• [About this task] Return every line from the records below with the string "schottky".

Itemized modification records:
################
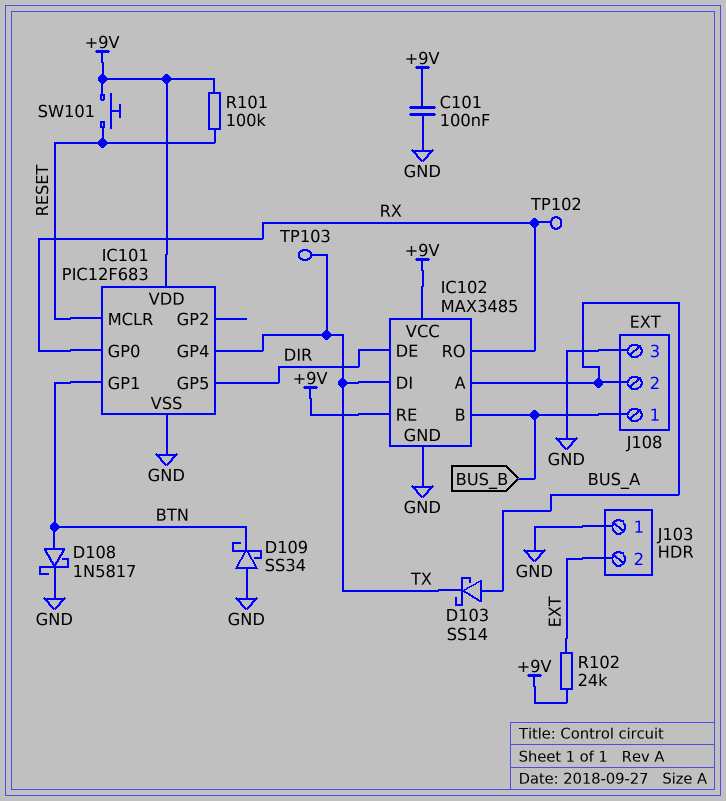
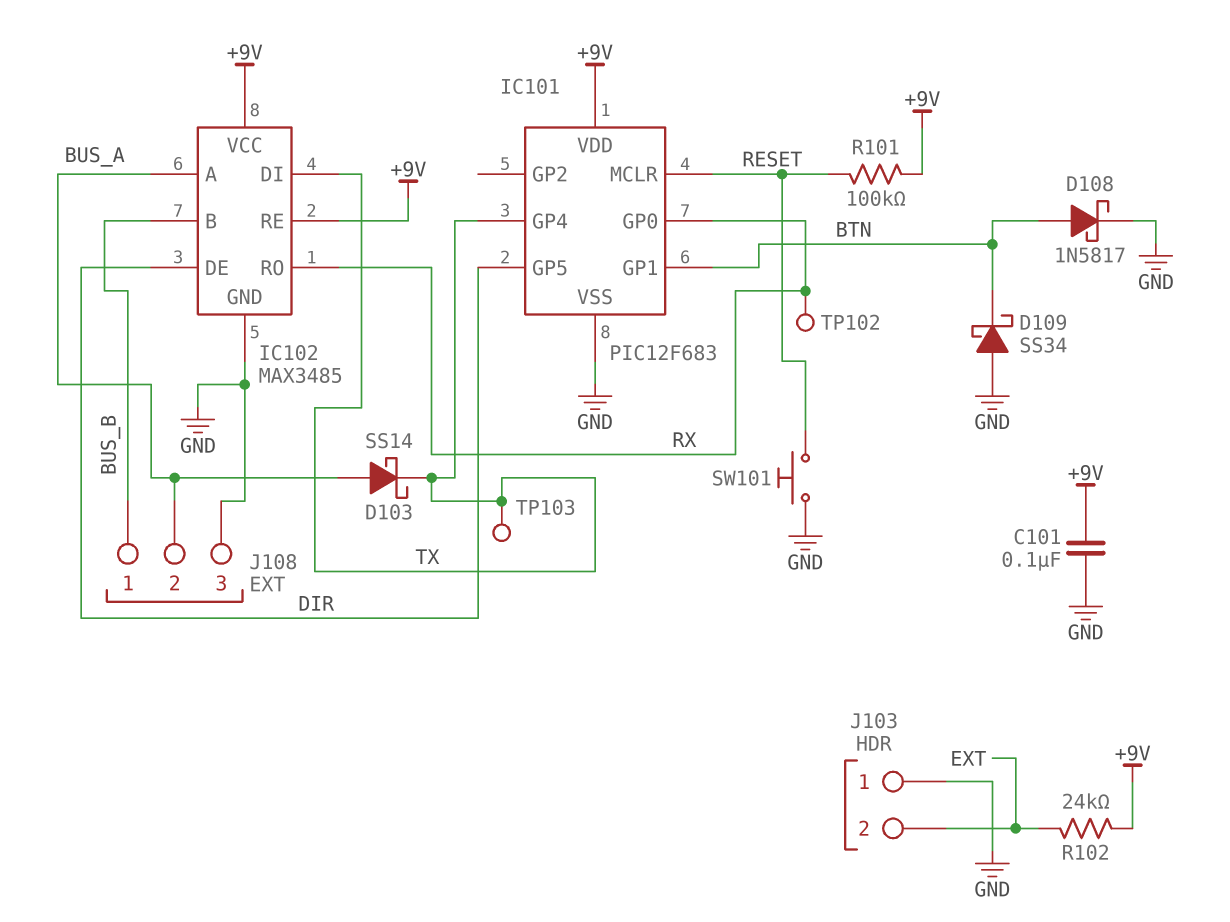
SW101: button (+9V, RESET) -> button (GND, RESET)

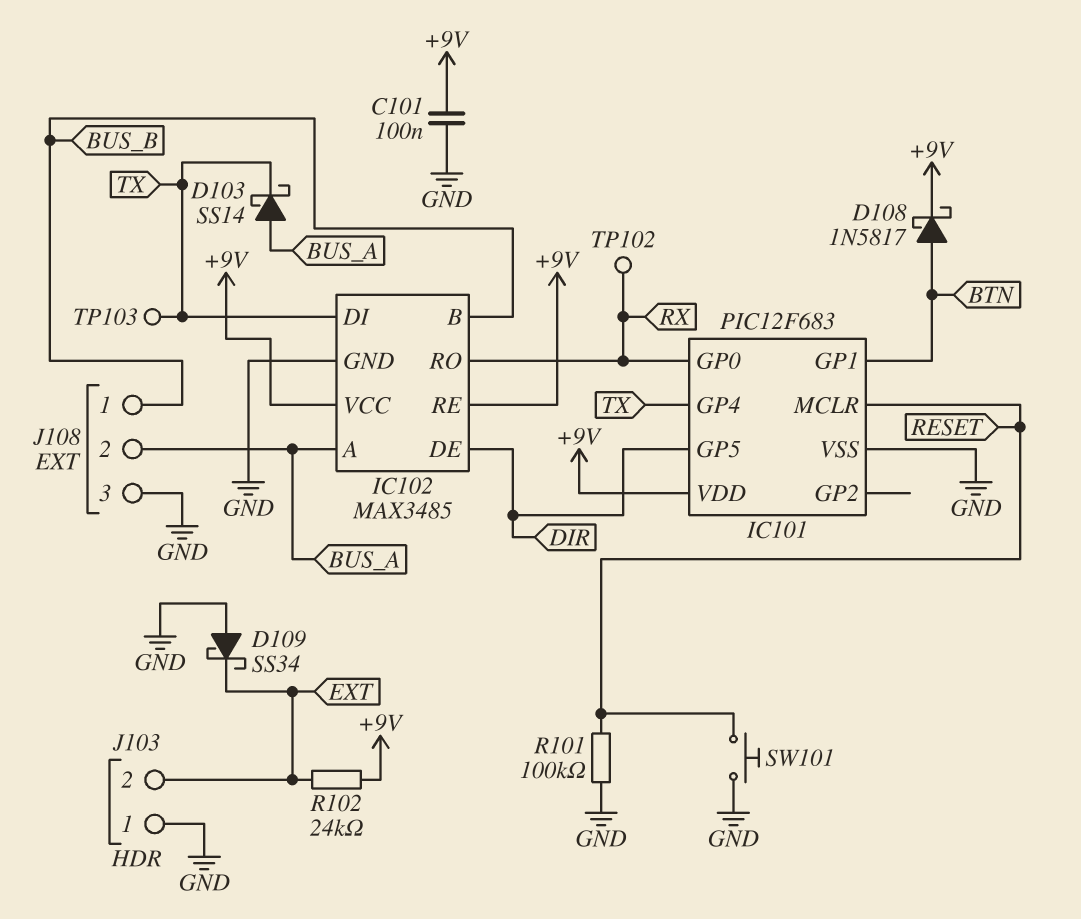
D108: schottky 1N5817 (A BTN, K GND) -> schottky 1N5817 (A BTN, K +9V)
D109: schottky SS34 (A GND, K BTN) -> schottky SS34 (A GND, K EXT)
R101: 100k (+9V, RESET) -> 100k (GND, RESET)

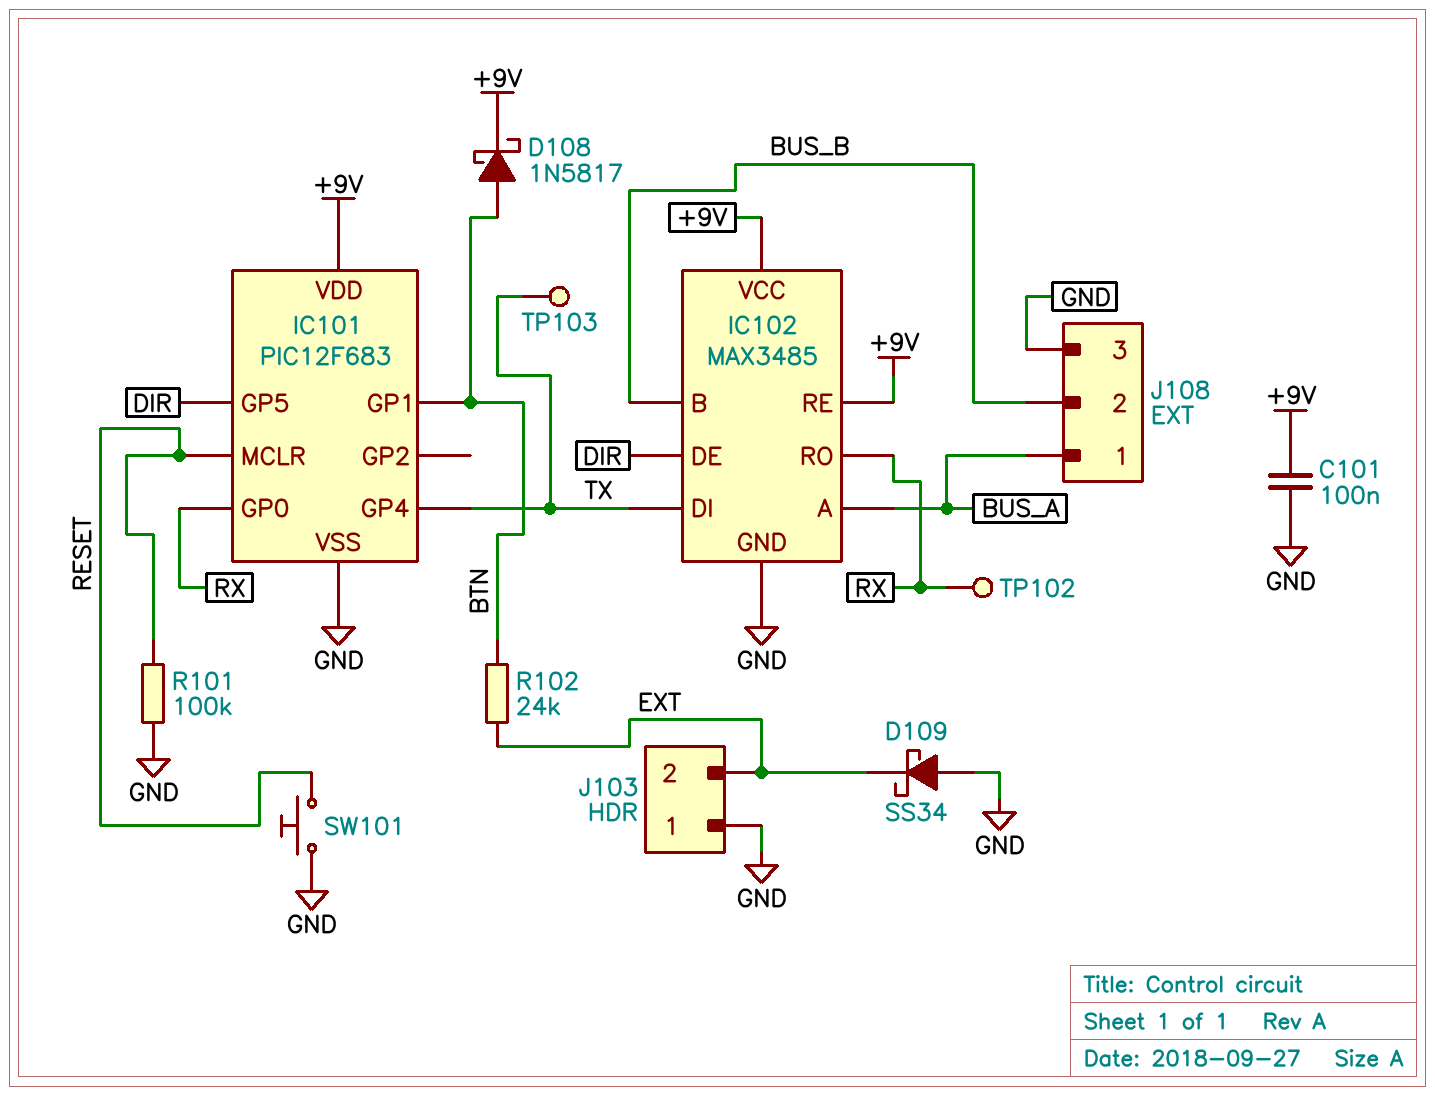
D103: schottky SS14 (A BUS_A, K TX) -> none
J108 pin 1: BUS_B -> BUS_A
J108 pin 2: BUS_A -> BUS_B
R102: 24k (+9V, EXT) -> 24k (BTN, EXT)

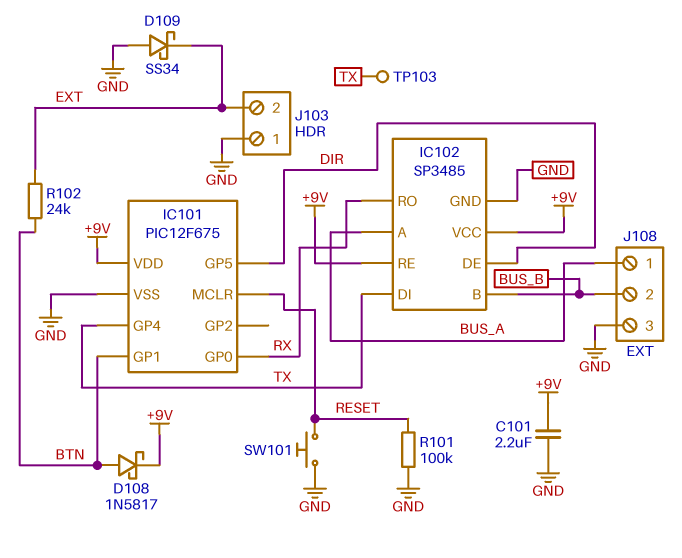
C101: 100nF (+9V, GND) -> 2.2uF (+9V, GND)
IC101: PIC12F683 -> PIC12F675
IC102: MAX3485 -> SP3485
TP102: test point (RX) -> none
################
• [Solution]
D108: schottky 1N5817 (A BTN, K GND) -> schottky 1N5817 (A BTN, K +9V)
D109: schottky SS34 (A GND, K BTN) -> schottky SS34 (A GND, K EXT)
D103: schottky SS14 (A BUS_A, K TX) -> none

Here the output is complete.